**Goal**
Copy out the records below word for word, leaving out the pictures.

Stored dataset items
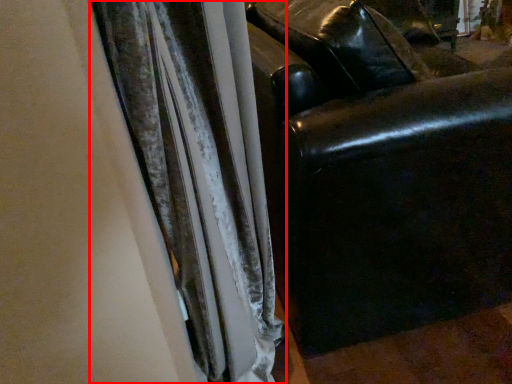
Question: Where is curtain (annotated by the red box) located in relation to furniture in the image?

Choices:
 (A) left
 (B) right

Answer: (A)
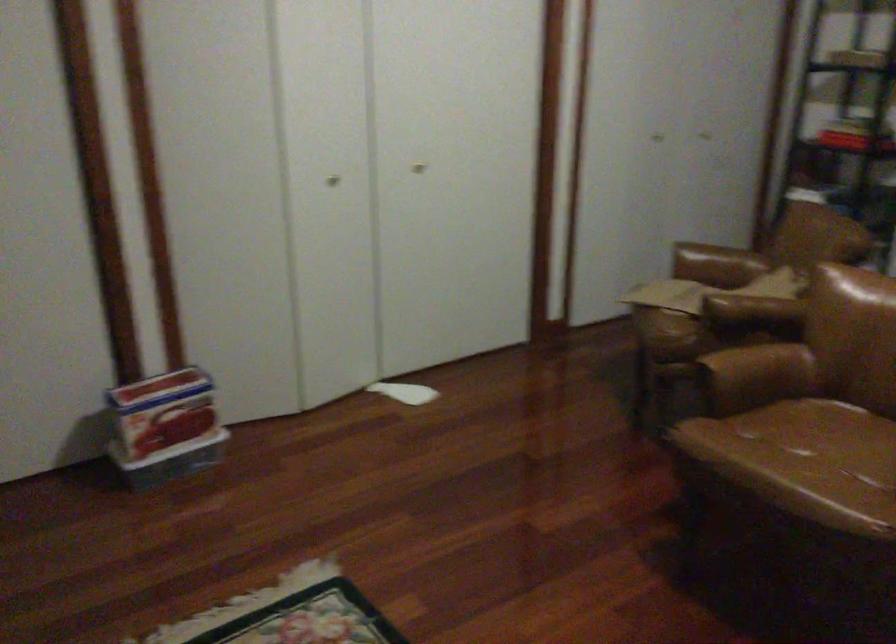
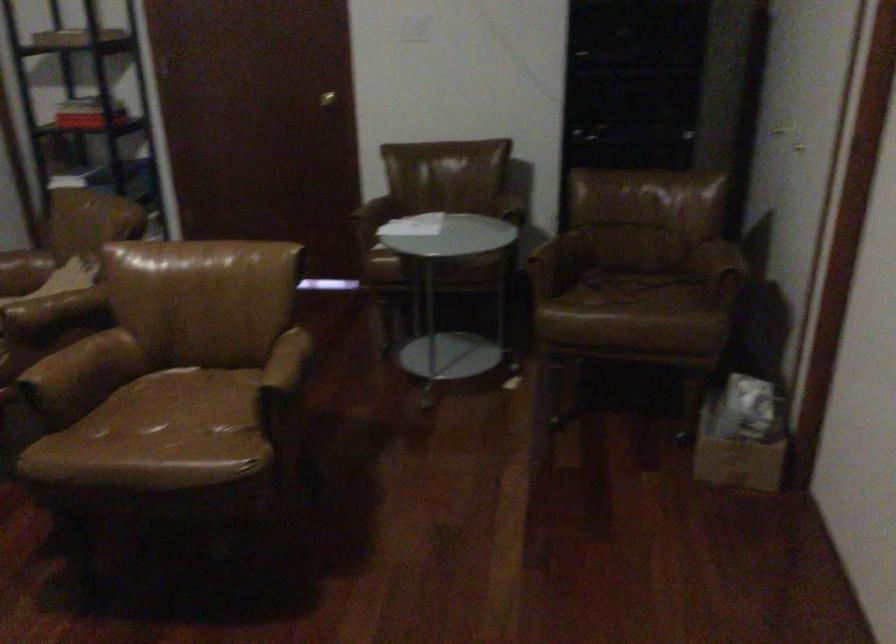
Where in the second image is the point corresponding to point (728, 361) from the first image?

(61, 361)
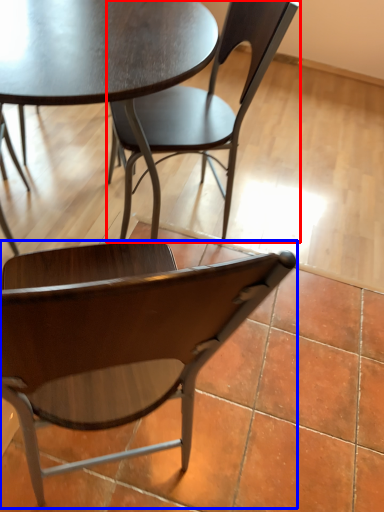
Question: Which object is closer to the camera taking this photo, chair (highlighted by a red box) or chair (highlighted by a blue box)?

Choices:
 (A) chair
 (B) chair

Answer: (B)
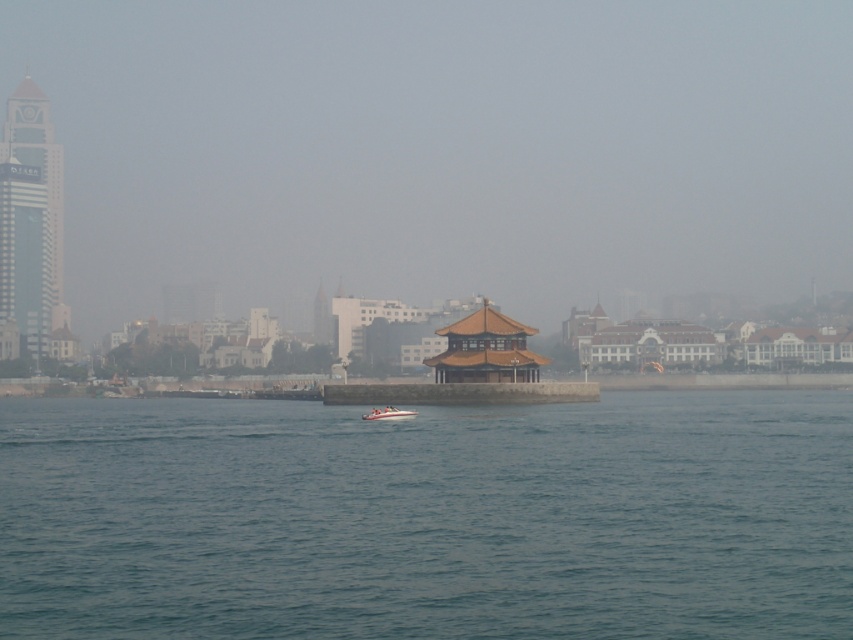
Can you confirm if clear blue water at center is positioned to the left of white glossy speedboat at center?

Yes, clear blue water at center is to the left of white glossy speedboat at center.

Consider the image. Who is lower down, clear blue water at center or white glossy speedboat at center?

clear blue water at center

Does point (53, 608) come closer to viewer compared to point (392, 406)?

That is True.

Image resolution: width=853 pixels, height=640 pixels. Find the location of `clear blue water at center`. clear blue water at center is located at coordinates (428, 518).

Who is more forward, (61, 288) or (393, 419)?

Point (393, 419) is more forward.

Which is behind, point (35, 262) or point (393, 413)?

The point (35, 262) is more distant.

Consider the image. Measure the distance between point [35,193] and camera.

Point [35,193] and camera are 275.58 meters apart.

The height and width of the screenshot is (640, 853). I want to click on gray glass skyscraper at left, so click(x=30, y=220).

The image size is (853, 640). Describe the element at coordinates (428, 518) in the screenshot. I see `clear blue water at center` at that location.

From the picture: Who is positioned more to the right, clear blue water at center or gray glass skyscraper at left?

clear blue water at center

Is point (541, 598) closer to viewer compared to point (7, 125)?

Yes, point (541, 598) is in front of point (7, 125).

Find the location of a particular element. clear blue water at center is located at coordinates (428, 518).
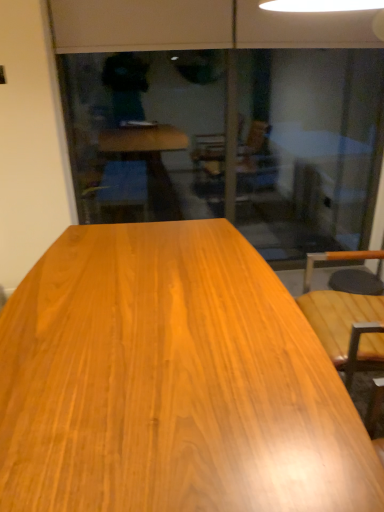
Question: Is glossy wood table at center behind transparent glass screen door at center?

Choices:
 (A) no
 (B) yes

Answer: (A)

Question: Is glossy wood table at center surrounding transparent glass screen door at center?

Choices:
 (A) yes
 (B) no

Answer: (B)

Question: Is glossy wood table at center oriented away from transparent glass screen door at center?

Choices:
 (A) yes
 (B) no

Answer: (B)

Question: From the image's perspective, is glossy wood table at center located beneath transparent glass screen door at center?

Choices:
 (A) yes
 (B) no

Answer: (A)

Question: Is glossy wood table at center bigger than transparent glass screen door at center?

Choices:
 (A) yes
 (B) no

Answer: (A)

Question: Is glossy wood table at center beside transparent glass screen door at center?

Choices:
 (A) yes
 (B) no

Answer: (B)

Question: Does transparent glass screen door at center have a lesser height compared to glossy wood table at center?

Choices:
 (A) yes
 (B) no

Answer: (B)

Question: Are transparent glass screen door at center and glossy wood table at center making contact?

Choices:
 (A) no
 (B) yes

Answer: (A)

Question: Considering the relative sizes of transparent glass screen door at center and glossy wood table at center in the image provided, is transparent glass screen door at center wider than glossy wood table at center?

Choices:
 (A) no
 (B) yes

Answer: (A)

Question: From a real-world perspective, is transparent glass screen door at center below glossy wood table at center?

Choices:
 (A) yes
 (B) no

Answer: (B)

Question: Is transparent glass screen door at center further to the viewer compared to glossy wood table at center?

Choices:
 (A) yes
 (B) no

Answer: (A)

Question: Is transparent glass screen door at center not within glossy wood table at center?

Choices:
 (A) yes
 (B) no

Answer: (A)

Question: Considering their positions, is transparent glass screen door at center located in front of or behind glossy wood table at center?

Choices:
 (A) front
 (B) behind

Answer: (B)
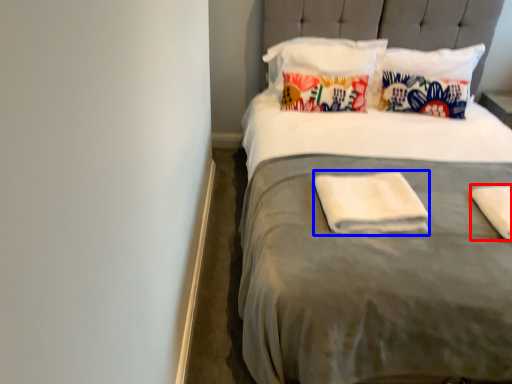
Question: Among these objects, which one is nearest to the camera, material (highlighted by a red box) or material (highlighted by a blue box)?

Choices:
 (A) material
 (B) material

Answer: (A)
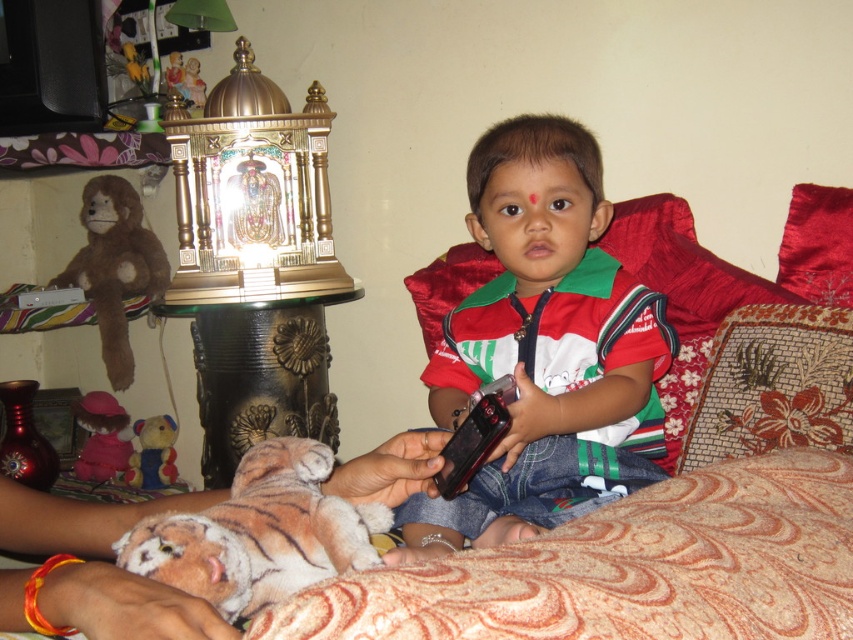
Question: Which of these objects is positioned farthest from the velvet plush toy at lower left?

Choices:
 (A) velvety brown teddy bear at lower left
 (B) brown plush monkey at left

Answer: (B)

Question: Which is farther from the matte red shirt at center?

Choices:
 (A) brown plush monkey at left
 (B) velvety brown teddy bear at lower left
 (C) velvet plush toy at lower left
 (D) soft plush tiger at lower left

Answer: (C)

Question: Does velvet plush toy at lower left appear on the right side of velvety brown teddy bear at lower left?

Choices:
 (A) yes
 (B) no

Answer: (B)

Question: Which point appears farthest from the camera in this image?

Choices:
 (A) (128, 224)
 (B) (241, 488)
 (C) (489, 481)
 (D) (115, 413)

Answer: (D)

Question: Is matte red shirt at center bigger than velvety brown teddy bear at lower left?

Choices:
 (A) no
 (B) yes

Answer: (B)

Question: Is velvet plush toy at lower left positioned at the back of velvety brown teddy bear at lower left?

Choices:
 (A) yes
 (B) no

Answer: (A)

**Output for this exercise**
Question: Where is curtain (annotated by the red box) located in relation to furniture in the image?

Choices:
 (A) left
 (B) right

Answer: (A)
Where in the second image is the point corresponding to point (728, 361) from the first image?

(61, 361)
Question: Which object is closer to the camera taking this photo, chair (highlighted by a red box) or chair (highlighted by a blue box)?

Choices:
 (A) chair
 (B) chair

Answer: (B)
Can you confirm if clear blue water at center is positioned to the left of white glossy speedboat at center?

Yes, clear blue water at center is to the left of white glossy speedboat at center.

Consider the image. Who is lower down, clear blue water at center or white glossy speedboat at center?

clear blue water at center

Does point (53, 608) come closer to viewer compared to point (392, 406)?

That is True.

Image resolution: width=853 pixels, height=640 pixels. Find the location of `clear blue water at center`. clear blue water at center is located at coordinates (428, 518).

Who is more forward, (61, 288) or (393, 419)?

Point (393, 419) is more forward.

Which is behind, point (35, 262) or point (393, 413)?

The point (35, 262) is more distant.

Consider the image. Measure the distance between point [35,193] and camera.

Point [35,193] and camera are 275.58 meters apart.

The height and width of the screenshot is (640, 853). I want to click on gray glass skyscraper at left, so click(x=30, y=220).

The image size is (853, 640). Describe the element at coordinates (428, 518) in the screenshot. I see `clear blue water at center` at that location.

From the picture: Who is positioned more to the right, clear blue water at center or gray glass skyscraper at left?

clear blue water at center

Is point (541, 598) closer to viewer compared to point (7, 125)?

Yes, point (541, 598) is in front of point (7, 125).

Find the location of a particular element. clear blue water at center is located at coordinates (428, 518).
Question: Is glossy wood table at center behind transparent glass screen door at center?

Choices:
 (A) no
 (B) yes

Answer: (A)

Question: Is glossy wood table at center surrounding transparent glass screen door at center?

Choices:
 (A) yes
 (B) no

Answer: (B)

Question: Is glossy wood table at center oriented away from transparent glass screen door at center?

Choices:
 (A) yes
 (B) no

Answer: (B)

Question: From the image's perspective, is glossy wood table at center located beneath transparent glass screen door at center?

Choices:
 (A) yes
 (B) no

Answer: (A)

Question: Is glossy wood table at center bigger than transparent glass screen door at center?

Choices:
 (A) yes
 (B) no

Answer: (A)

Question: Is glossy wood table at center beside transparent glass screen door at center?

Choices:
 (A) yes
 (B) no

Answer: (B)

Question: Does transparent glass screen door at center have a lesser height compared to glossy wood table at center?

Choices:
 (A) yes
 (B) no

Answer: (B)

Question: Are transparent glass screen door at center and glossy wood table at center making contact?

Choices:
 (A) no
 (B) yes

Answer: (A)

Question: Considering the relative sizes of transparent glass screen door at center and glossy wood table at center in the image provided, is transparent glass screen door at center wider than glossy wood table at center?

Choices:
 (A) no
 (B) yes

Answer: (A)

Question: From a real-world perspective, is transparent glass screen door at center below glossy wood table at center?

Choices:
 (A) yes
 (B) no

Answer: (B)

Question: Is transparent glass screen door at center further to the viewer compared to glossy wood table at center?

Choices:
 (A) yes
 (B) no

Answer: (A)

Question: Is transparent glass screen door at center not within glossy wood table at center?

Choices:
 (A) yes
 (B) no

Answer: (A)

Question: Considering their positions, is transparent glass screen door at center located in front of or behind glossy wood table at center?

Choices:
 (A) front
 (B) behind

Answer: (B)
Question: Among these objects, which one is nearest to the camera, material (highlighted by a red box) or material (highlighted by a blue box)?

Choices:
 (A) material
 (B) material

Answer: (A)
Question: Which of these objects is positioned farthest from the velvet plush toy at lower left?

Choices:
 (A) velvety brown teddy bear at lower left
 (B) brown plush monkey at left

Answer: (B)

Question: Which is farther from the matte red shirt at center?

Choices:
 (A) brown plush monkey at left
 (B) velvety brown teddy bear at lower left
 (C) velvet plush toy at lower left
 (D) soft plush tiger at lower left

Answer: (C)

Question: Does velvet plush toy at lower left appear on the right side of velvety brown teddy bear at lower left?

Choices:
 (A) yes
 (B) no

Answer: (B)

Question: Which point appears farthest from the camera in this image?

Choices:
 (A) (128, 224)
 (B) (241, 488)
 (C) (489, 481)
 (D) (115, 413)

Answer: (D)

Question: Is matte red shirt at center bigger than velvety brown teddy bear at lower left?

Choices:
 (A) no
 (B) yes

Answer: (B)

Question: Is velvet plush toy at lower left positioned at the back of velvety brown teddy bear at lower left?

Choices:
 (A) yes
 (B) no

Answer: (A)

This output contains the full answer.